Data: Begin
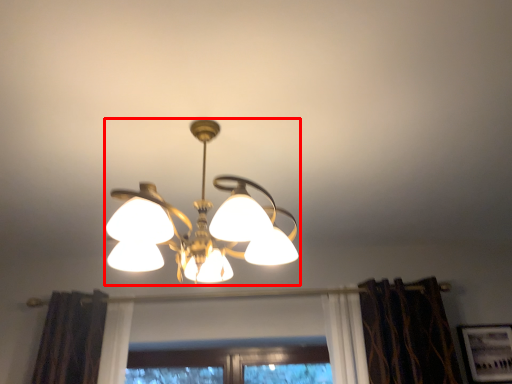
Question: From the image's perspective, considering the relative positions of lamp (annotated by the red box) and picture frame in the image provided, where is lamp (annotated by the red box) located with respect to the staircase?

Choices:
 (A) above
 (B) below

Answer: (A)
Data: End
→ **Your task**
Please copy the item above word for word, leaving out the picture.

→ **Expected answer**
Question: From the image's perspective, considering the relative positions of lamp (annotated by the red box) and picture frame in the image provided, where is lamp (annotated by the red box) located with respect to the staircase?

Choices:
 (A) above
 (B) below

Answer: (A)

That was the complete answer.